⟨

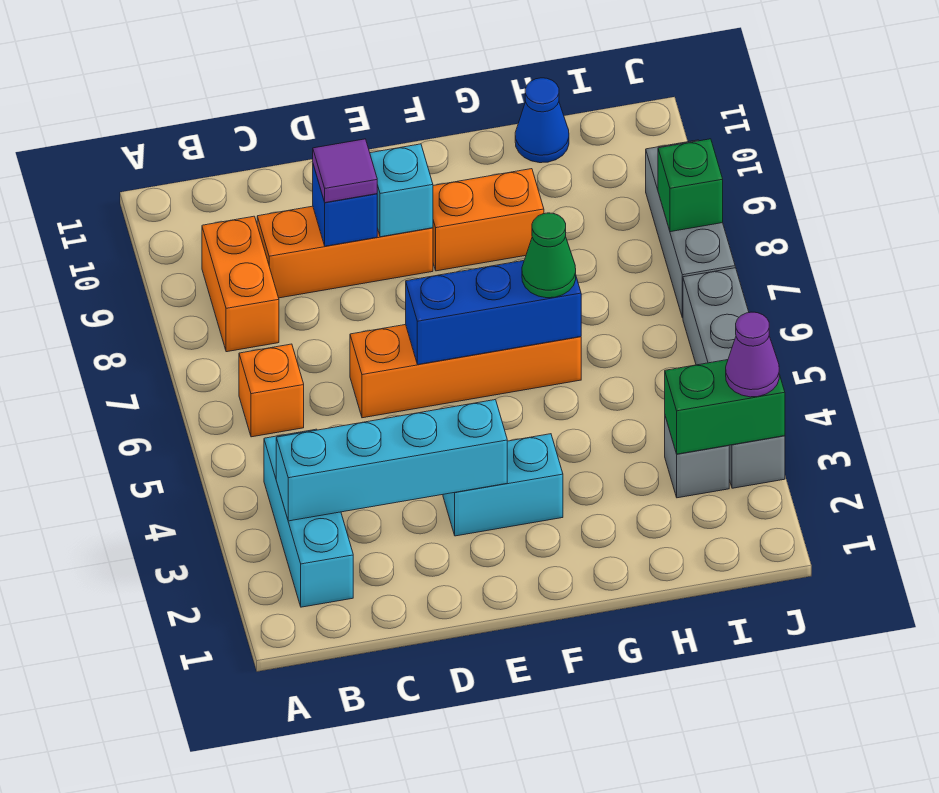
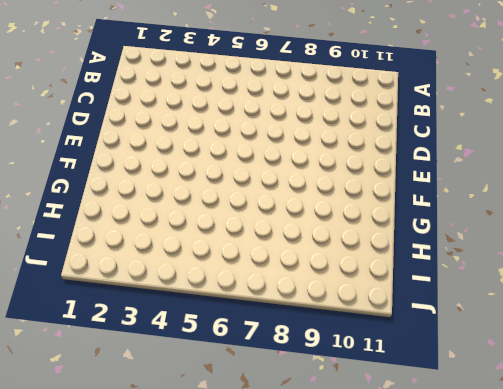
none -> cyan brick B2:B4 level 1
none -> orange brick B6 level 1
none -> orange brick B8:B9 level 1

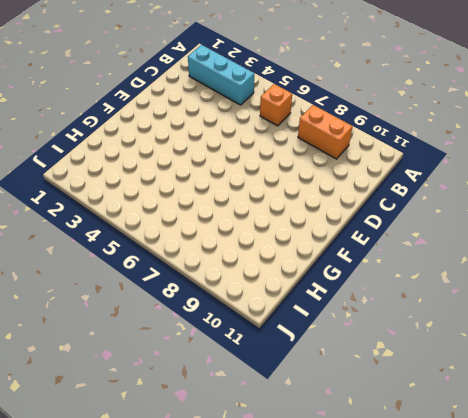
none -> orange brick C9:E9 level 1
none -> orange brick D6:G6 level 1
none -> cyan brick E3:F3 level 1

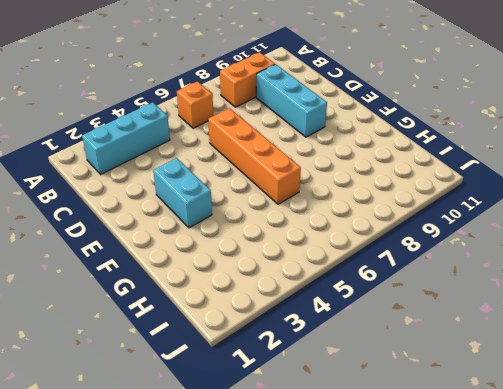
cyan brick C9:E9 level 1 -> orange brick C9:E9 level 1
none -> orange brick F9:G9 level 1
none -> blue cone H11 level 1
none -> grey brick I3 level 1

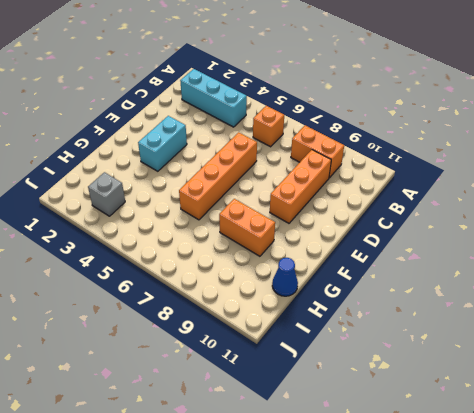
orange brick G8:G9 level 1 -> orange brick F9:G9 level 1
none -> grey brick J3:J6 level 1
none -> grey brick J7:J9 level 1
none -> cyan brick B3:E3 level 2

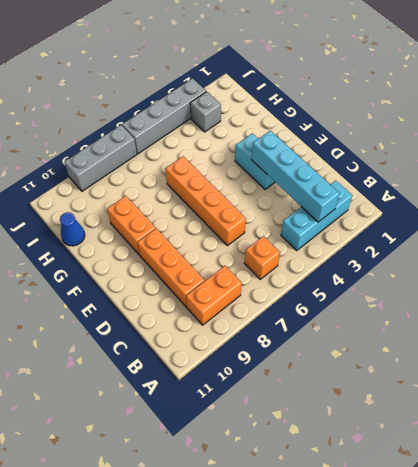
none -> blue brick D9 level 2
none -> blue brick E6:G6 level 2
none -> cyan brick E9 level 2

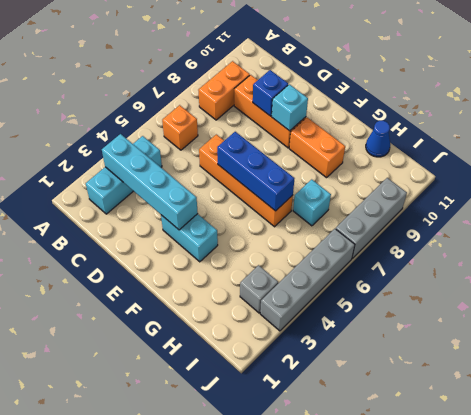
cyan brick H7 level 1 -> none
none -> green brick I3:J3 level 2
none -> green brick J8 level 2
none -> purple tile D9 level 3

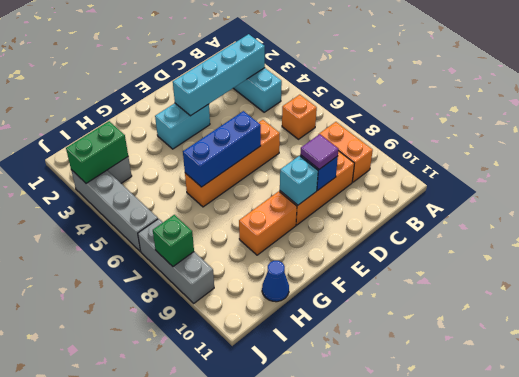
none -> green cone G6 level 3
none -> purple cone J3 level 3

⟩

## YOUR ASSIGNMENT
Leave out all pictures and output each line exactly, from the top of the records through the line that holds "none -> cyan brick E9 level 2".

## WRITTEN REPLY
none -> cyan brick B2:B4 level 1
none -> orange brick B6 level 1
none -> orange brick B8:B9 level 1

none -> orange brick C9:E9 level 1
none -> orange brick D6:G6 level 1
none -> cyan brick E3:F3 level 1

cyan brick C9:E9 level 1 -> orange brick C9:E9 level 1
none -> orange brick F9:G9 level 1
none -> blue cone H11 level 1
none -> grey brick I3 level 1

orange brick G8:G9 level 1 -> orange brick F9:G9 level 1
none -> grey brick J3:J6 level 1
none -> grey brick J7:J9 level 1
none -> cyan brick B3:E3 level 2

none -> blue brick D9 level 2
none -> blue brick E6:G6 level 2
none -> cyan brick E9 level 2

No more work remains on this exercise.